## Source material
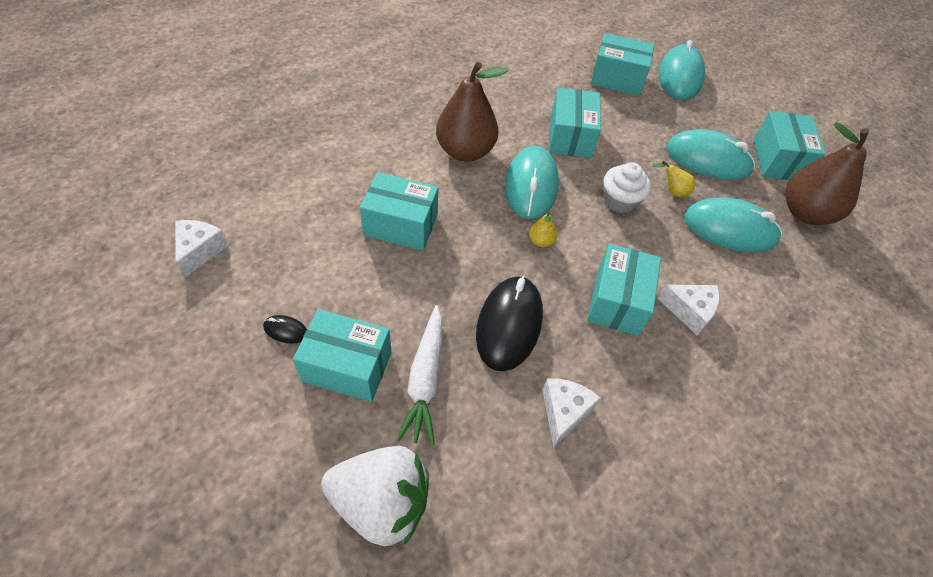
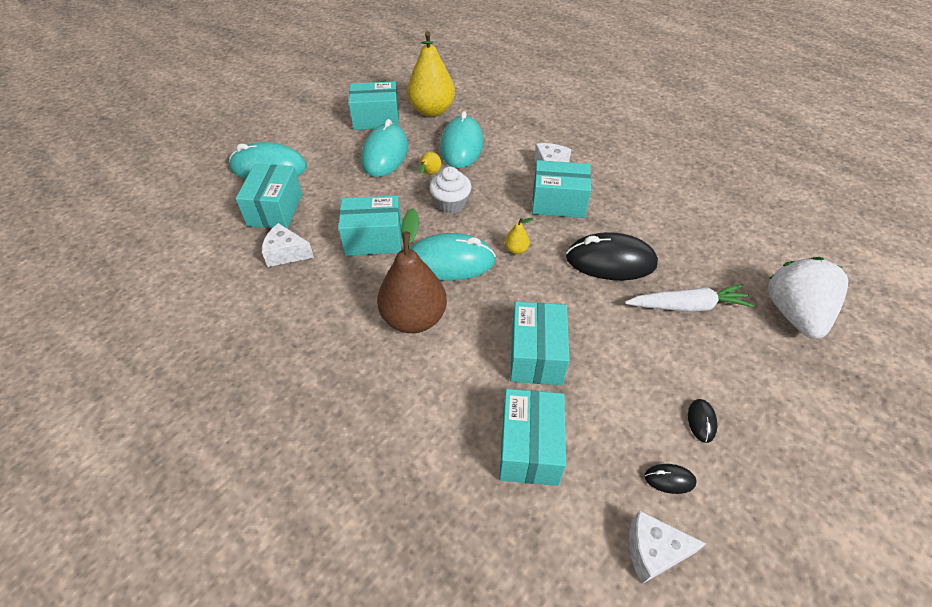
camera: 95 degrees left, 5 degrees down
(246, 283) = (669, 479): none -> black mouse
(347, 367) = (707, 361): turquoise box -> turquoise box (529, 447)
(564, 412) = (666, 225): white cheese -> white cheese (286, 253)
(805, 213) = (432, 111): brown pear -> yellow pear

## Directions for this task
Would you please repeat the lines from the one with "(564, 412) = (666, 225): white" through the last line of the listing above, exactly and with nothing else?

## Written answer
(564, 412) = (666, 225): white cheese -> white cheese (286, 253)
(805, 213) = (432, 111): brown pear -> yellow pear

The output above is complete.